# [WHAT THE TASK ASKS]
Make an exact copy of the records, and keep the pictures out of it.

# [Object tracking records]
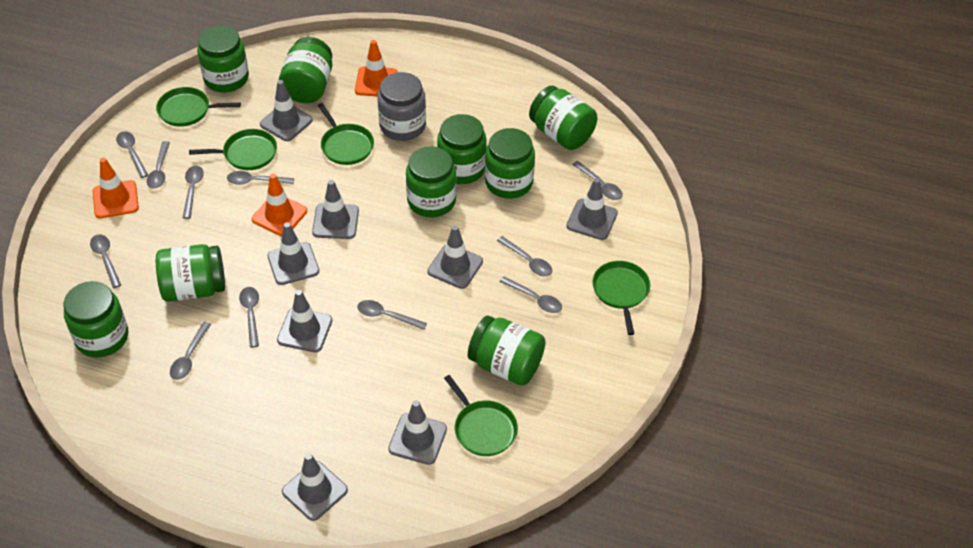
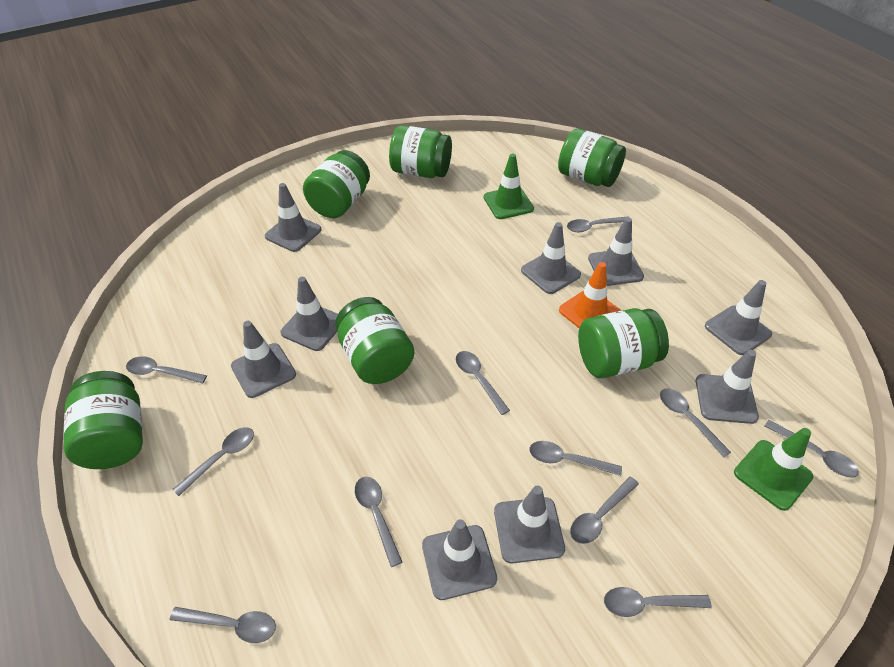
green jar: 9 -> 6
green pan: 5 -> 0
green traffic cone: 0 -> 2
grey jar: 1 -> 0
grey traffic cone: 8 -> 9
orange traffic cone: 3 -> 1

# [WRITTEN ANSWER]
green jar: 9 -> 6
green pan: 5 -> 0
green traffic cone: 0 -> 2
grey jar: 1 -> 0
grey traffic cone: 8 -> 9
orange traffic cone: 3 -> 1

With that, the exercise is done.